LISTED ENTRIES below:

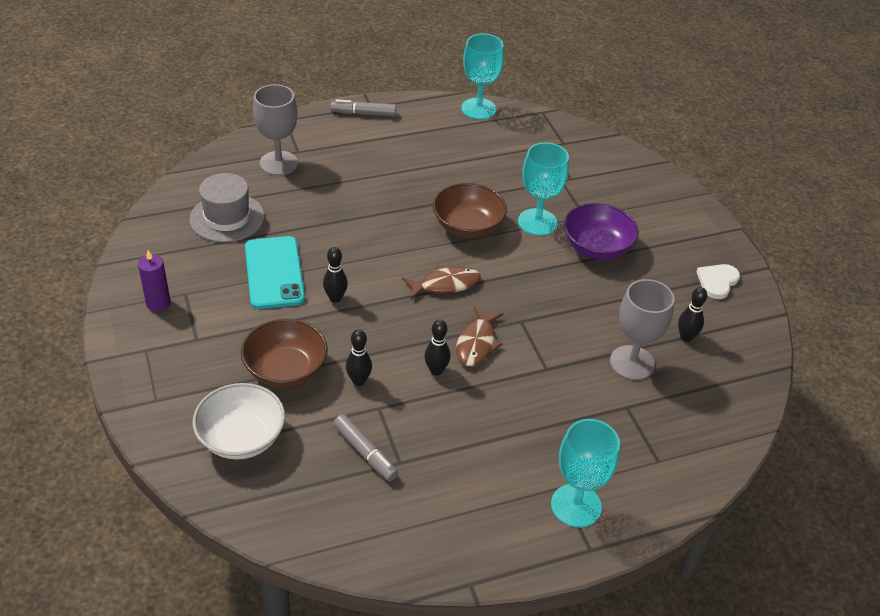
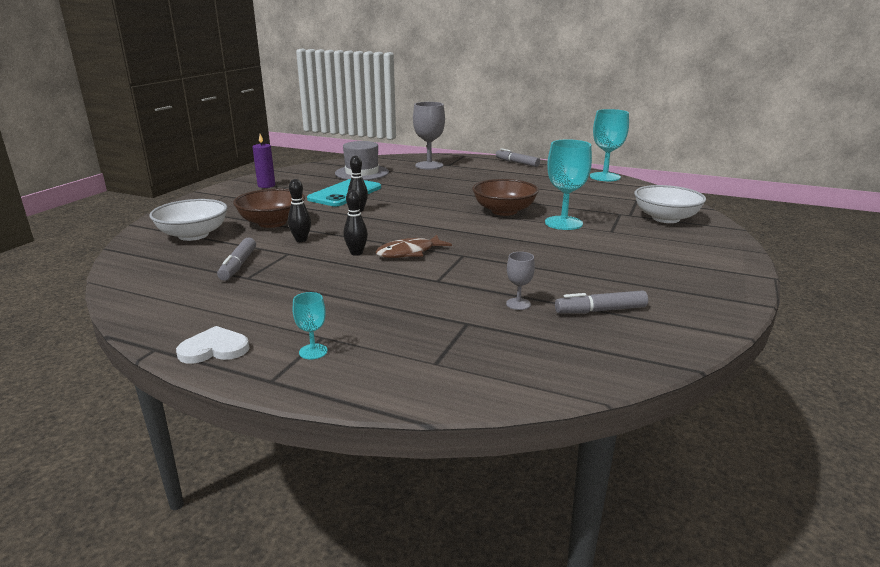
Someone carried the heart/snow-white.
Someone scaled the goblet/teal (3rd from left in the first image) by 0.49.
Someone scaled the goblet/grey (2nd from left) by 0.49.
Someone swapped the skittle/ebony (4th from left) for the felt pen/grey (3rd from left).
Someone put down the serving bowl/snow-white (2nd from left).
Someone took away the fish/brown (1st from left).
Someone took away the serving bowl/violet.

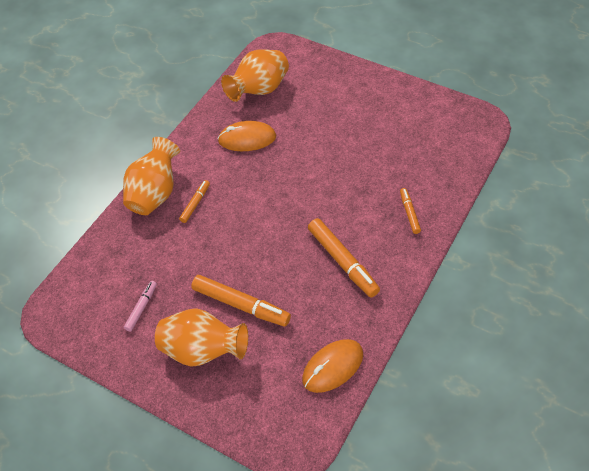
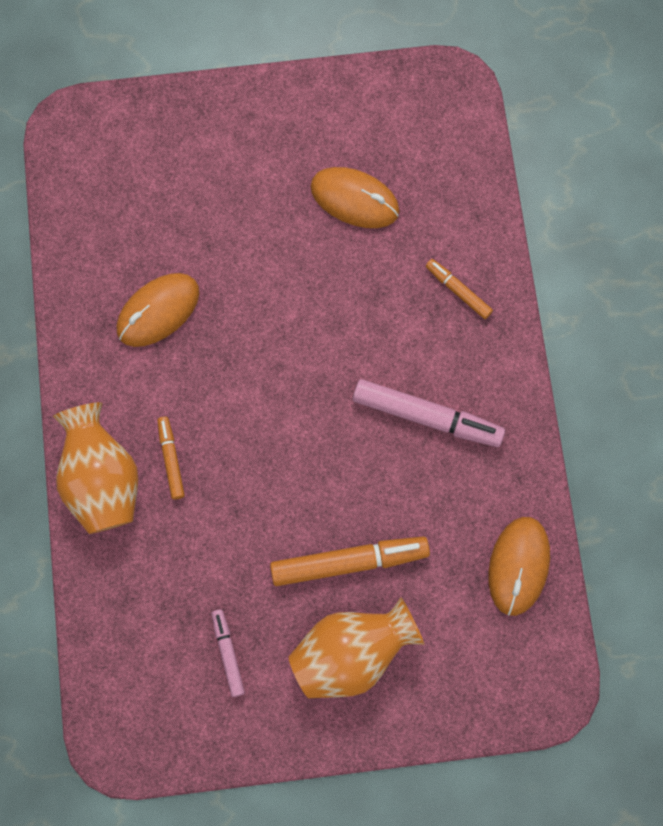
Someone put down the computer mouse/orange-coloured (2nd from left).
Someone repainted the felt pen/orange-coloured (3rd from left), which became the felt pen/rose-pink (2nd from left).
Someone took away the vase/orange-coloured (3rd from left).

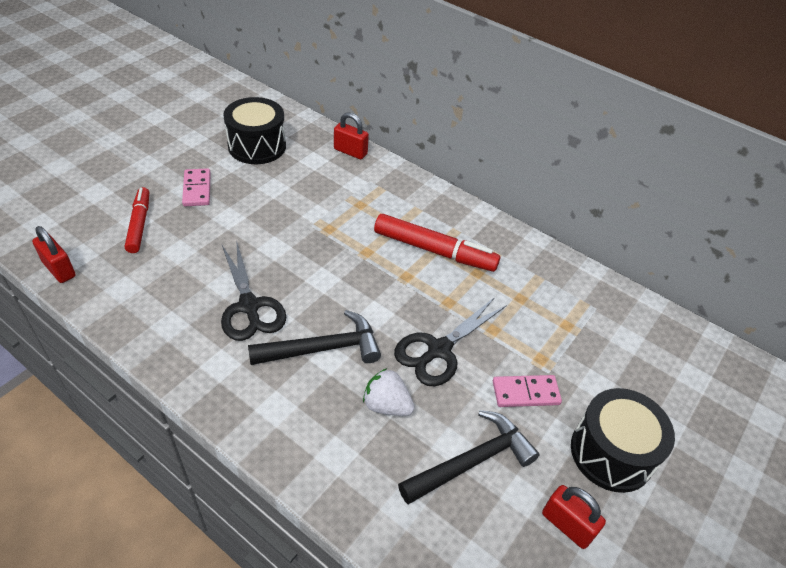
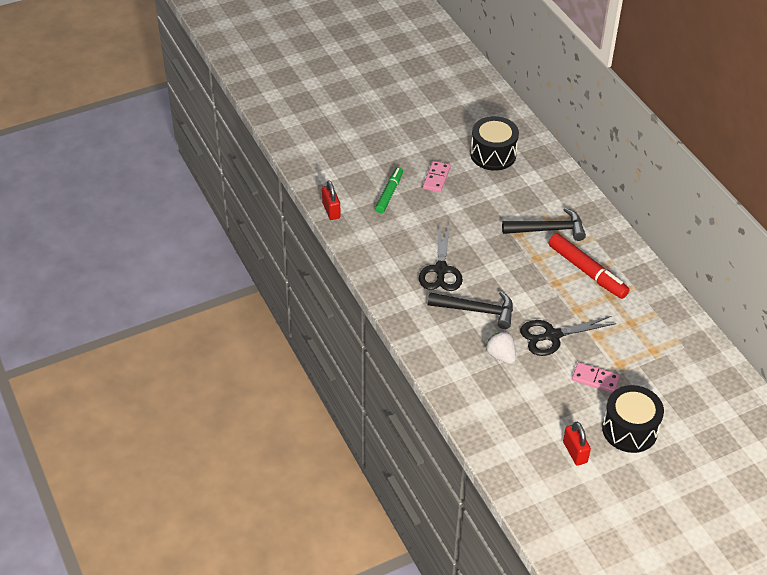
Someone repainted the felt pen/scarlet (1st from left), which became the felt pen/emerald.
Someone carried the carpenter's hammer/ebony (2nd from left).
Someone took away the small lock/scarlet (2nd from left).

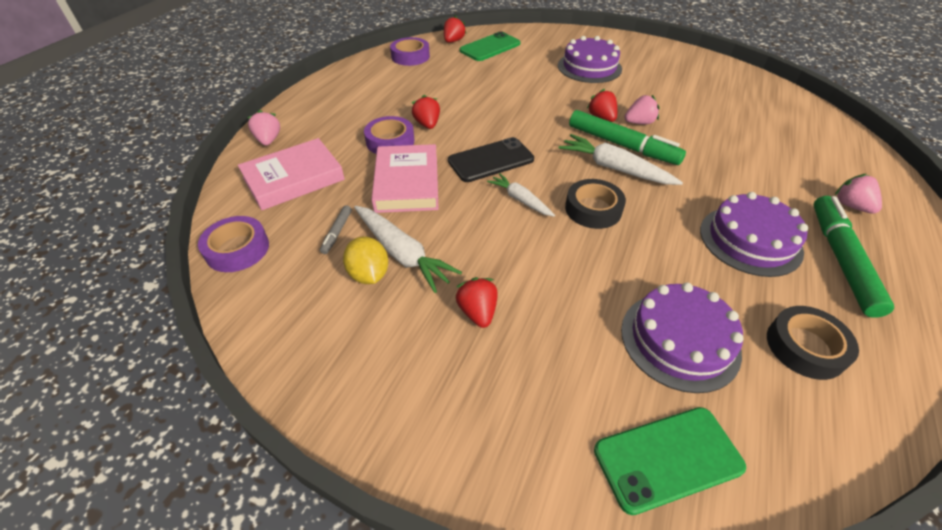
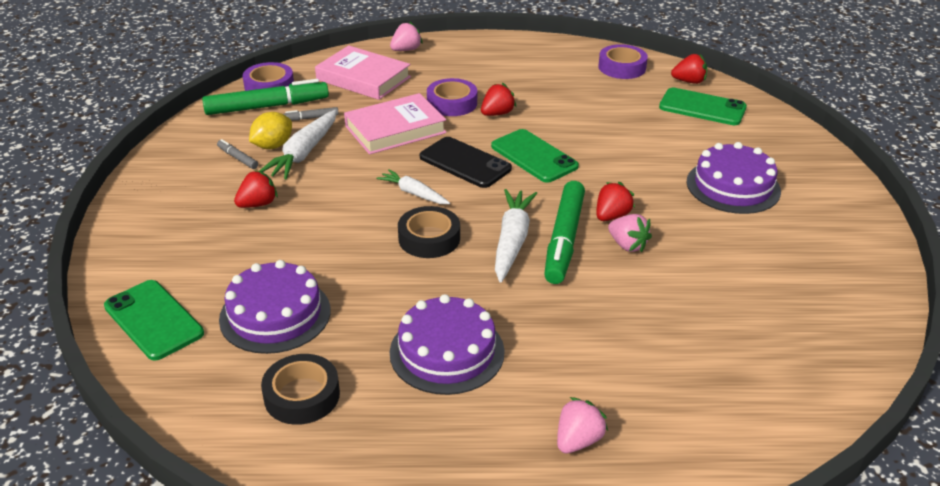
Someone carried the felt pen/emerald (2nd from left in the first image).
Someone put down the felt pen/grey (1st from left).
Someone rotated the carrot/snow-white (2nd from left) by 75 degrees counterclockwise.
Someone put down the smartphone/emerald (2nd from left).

End of LISTED ENTRIES.
LISTED ENTRIES below:

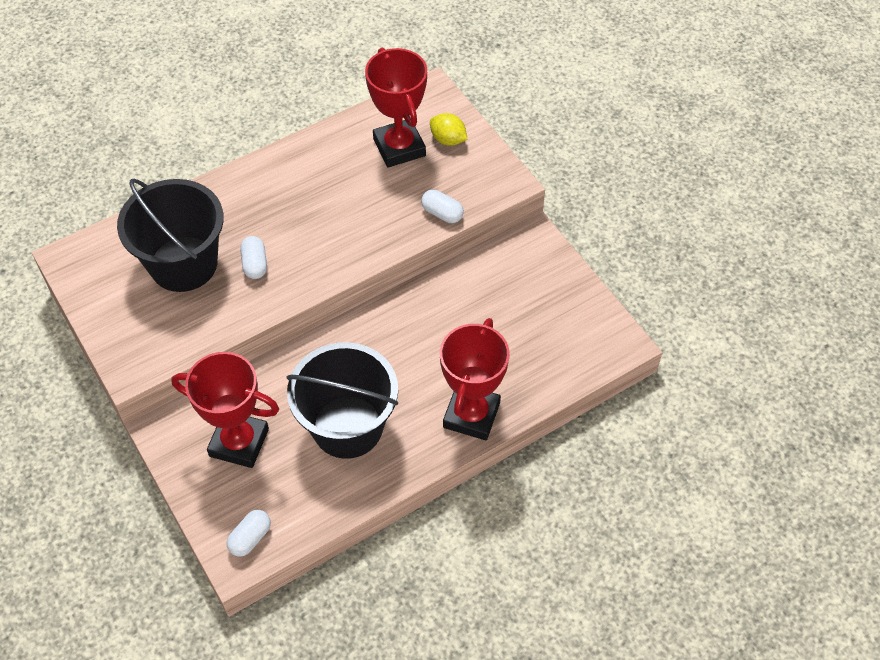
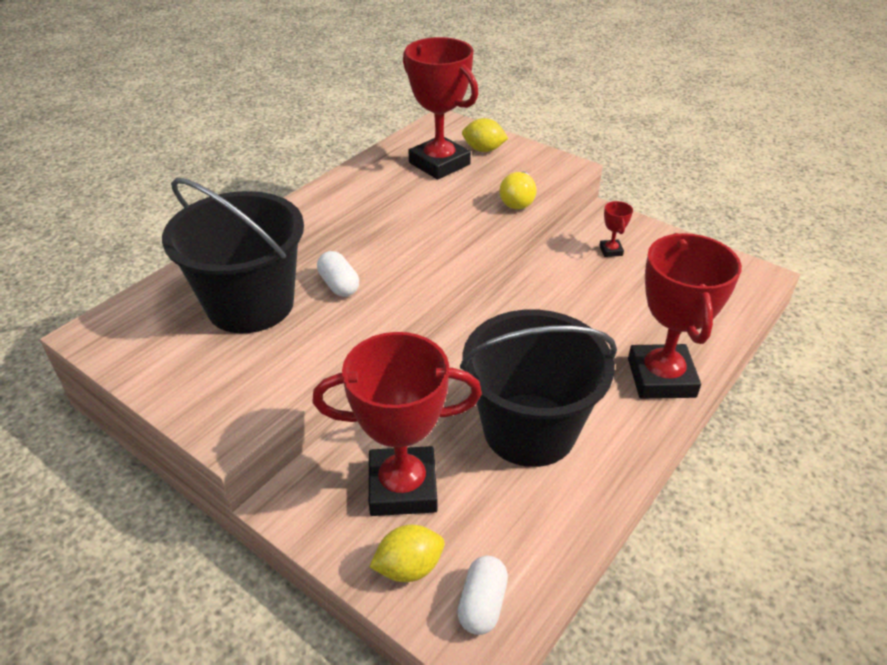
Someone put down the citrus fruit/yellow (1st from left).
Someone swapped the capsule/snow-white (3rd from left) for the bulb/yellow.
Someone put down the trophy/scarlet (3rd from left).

End of LISTED ENTRIES.

Using the material above, reproduce only the lines that run from the line with "Someone took away the fish/brown" up to and including the line with "Someone repainted the felt pen/scarlet", exactly, with the pictures dropped.

### RESPONSE
Someone took away the fish/brown (1st from left).
Someone took away the serving bowl/violet.

Someone put down the computer mouse/orange-coloured (2nd from left).
Someone repainted the felt pen/orange-coloured (3rd from left), which became the felt pen/rose-pink (2nd from left).
Someone took away the vase/orange-coloured (3rd from left).

Someone repainted the felt pen/scarlet (1st from left), which became the felt pen/emerald.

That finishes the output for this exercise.